:: Your task ::
Whenever the string "purple" appears in a line below, please copy the line out.

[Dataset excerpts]
_ _ _ _
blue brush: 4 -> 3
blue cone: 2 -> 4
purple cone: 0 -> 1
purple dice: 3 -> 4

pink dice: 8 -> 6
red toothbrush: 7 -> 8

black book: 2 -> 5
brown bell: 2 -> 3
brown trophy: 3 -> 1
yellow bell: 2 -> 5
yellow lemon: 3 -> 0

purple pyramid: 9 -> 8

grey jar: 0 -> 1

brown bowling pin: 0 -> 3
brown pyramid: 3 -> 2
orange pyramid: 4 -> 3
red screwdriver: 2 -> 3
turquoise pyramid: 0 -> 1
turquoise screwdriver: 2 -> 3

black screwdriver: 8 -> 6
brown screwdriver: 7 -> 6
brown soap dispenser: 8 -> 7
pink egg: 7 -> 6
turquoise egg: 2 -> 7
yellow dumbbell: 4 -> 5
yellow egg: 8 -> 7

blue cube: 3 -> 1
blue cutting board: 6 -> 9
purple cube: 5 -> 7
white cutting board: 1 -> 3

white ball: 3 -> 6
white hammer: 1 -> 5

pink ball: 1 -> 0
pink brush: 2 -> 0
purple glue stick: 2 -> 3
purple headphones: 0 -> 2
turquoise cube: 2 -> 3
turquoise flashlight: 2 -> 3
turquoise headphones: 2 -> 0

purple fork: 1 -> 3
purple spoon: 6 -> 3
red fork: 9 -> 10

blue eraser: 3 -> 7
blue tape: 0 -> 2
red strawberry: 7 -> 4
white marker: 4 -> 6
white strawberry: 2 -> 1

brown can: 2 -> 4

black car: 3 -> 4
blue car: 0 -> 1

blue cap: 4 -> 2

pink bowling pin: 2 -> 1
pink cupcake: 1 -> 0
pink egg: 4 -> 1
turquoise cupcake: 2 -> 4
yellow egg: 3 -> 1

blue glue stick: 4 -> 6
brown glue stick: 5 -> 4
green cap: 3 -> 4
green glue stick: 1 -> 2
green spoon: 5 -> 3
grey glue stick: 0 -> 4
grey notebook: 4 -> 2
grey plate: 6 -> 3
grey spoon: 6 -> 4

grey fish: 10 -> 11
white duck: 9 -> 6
_ _ _ _
:: Your response ::
purple cone: 0 -> 1
purple dice: 3 -> 4
purple pyramid: 9 -> 8
purple cube: 5 -> 7
purple glue stick: 2 -> 3
purple headphones: 0 -> 2
purple fork: 1 -> 3
purple spoon: 6 -> 3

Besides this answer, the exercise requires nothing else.